Your objective:
Copy the entries below exactly, but only from the line containing "(234, 426) = (514, 83): white" through the final line.

Record extracts below:

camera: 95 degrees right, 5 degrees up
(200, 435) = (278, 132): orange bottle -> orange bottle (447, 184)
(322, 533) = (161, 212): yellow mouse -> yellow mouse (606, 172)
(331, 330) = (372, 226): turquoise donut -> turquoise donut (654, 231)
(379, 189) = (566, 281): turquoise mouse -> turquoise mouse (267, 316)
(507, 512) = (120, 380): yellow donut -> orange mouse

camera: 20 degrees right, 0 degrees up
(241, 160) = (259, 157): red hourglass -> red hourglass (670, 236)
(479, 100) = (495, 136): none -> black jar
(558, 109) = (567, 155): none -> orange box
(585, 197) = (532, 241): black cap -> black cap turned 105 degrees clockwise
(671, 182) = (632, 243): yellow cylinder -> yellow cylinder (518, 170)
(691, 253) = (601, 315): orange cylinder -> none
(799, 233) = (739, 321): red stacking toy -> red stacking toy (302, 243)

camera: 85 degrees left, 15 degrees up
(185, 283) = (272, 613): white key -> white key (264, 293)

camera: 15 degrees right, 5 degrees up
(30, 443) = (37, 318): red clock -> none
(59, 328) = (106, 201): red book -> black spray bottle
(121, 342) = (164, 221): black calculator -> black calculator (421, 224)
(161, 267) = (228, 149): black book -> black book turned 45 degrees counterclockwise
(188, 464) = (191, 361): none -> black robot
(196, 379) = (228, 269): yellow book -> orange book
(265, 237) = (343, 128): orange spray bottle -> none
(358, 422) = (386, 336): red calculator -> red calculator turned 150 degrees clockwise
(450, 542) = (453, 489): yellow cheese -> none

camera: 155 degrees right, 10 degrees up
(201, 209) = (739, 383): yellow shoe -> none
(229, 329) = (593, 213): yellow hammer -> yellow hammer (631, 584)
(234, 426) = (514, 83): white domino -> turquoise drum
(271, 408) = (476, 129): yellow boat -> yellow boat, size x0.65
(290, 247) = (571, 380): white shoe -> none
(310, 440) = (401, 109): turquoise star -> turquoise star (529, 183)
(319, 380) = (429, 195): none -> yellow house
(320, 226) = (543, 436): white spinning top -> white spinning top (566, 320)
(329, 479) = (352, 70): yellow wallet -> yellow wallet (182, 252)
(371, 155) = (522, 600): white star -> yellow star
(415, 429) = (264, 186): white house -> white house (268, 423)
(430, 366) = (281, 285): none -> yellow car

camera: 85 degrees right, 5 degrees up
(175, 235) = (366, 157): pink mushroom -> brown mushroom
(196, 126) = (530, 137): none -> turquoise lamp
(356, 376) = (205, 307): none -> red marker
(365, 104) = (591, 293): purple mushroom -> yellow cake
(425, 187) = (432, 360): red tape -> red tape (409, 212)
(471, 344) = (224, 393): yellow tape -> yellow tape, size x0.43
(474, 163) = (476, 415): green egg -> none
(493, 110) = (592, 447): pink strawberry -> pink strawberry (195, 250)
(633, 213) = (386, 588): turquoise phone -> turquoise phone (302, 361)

End of Record extracts.

Output of the task:
(234, 426) = (514, 83): white domino -> turquoise drum
(271, 408) = (476, 129): yellow boat -> yellow boat, size x0.65
(290, 247) = (571, 380): white shoe -> none
(310, 440) = (401, 109): turquoise star -> turquoise star (529, 183)
(319, 380) = (429, 195): none -> yellow house
(320, 226) = (543, 436): white spinning top -> white spinning top (566, 320)
(329, 479) = (352, 70): yellow wallet -> yellow wallet (182, 252)
(371, 155) = (522, 600): white star -> yellow star
(415, 429) = (264, 186): white house -> white house (268, 423)
(430, 366) = (281, 285): none -> yellow car

camera: 85 degrees right, 5 degrees up
(175, 235) = (366, 157): pink mushroom -> brown mushroom
(196, 126) = (530, 137): none -> turquoise lamp
(356, 376) = (205, 307): none -> red marker
(365, 104) = (591, 293): purple mushroom -> yellow cake
(425, 187) = (432, 360): red tape -> red tape (409, 212)
(471, 344) = (224, 393): yellow tape -> yellow tape, size x0.43
(474, 163) = (476, 415): green egg -> none
(493, 110) = (592, 447): pink strawberry -> pink strawberry (195, 250)
(633, 213) = (386, 588): turquoise phone -> turquoise phone (302, 361)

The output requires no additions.